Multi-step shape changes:
○ ○ ○ ○ ○

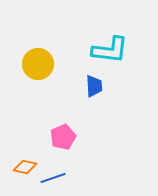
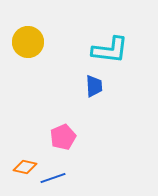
yellow circle: moved 10 px left, 22 px up
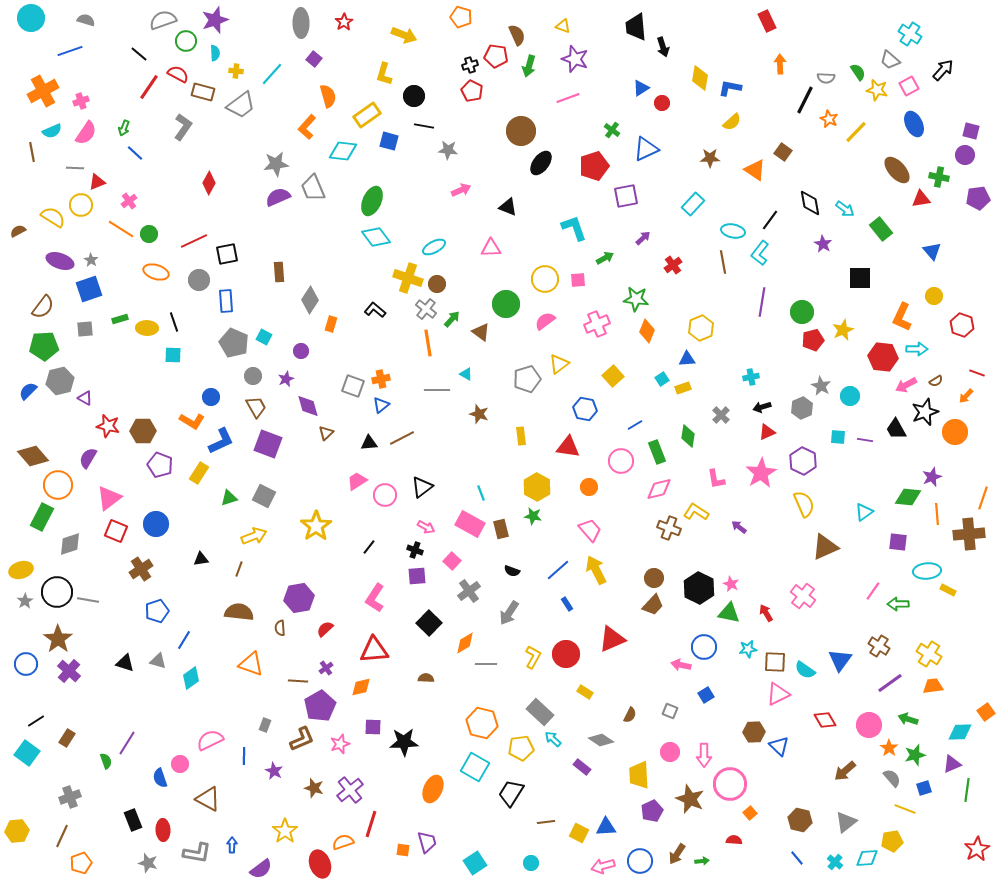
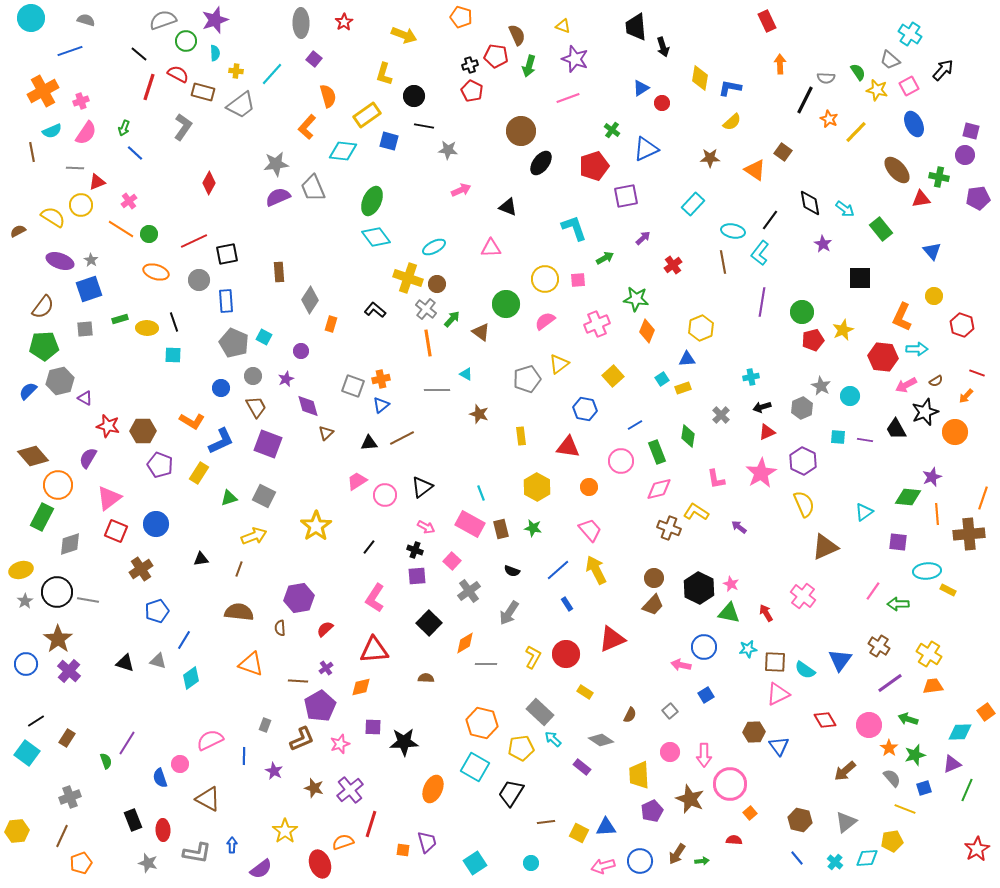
red line at (149, 87): rotated 16 degrees counterclockwise
blue circle at (211, 397): moved 10 px right, 9 px up
green star at (533, 516): moved 12 px down
gray square at (670, 711): rotated 28 degrees clockwise
blue triangle at (779, 746): rotated 10 degrees clockwise
green line at (967, 790): rotated 15 degrees clockwise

○ ○ ○ ○ ○

EXERCISE DETAILS:
From the first line to the last, write out the data exactly, dropping any pictures.

ANSWER SECTION:
yellow circle: moved 10 px left, 22 px up
red line at (149, 87): rotated 16 degrees counterclockwise
blue circle at (211, 397): moved 10 px right, 9 px up
green star at (533, 516): moved 12 px down
gray square at (670, 711): rotated 28 degrees clockwise
blue triangle at (779, 746): rotated 10 degrees clockwise
green line at (967, 790): rotated 15 degrees clockwise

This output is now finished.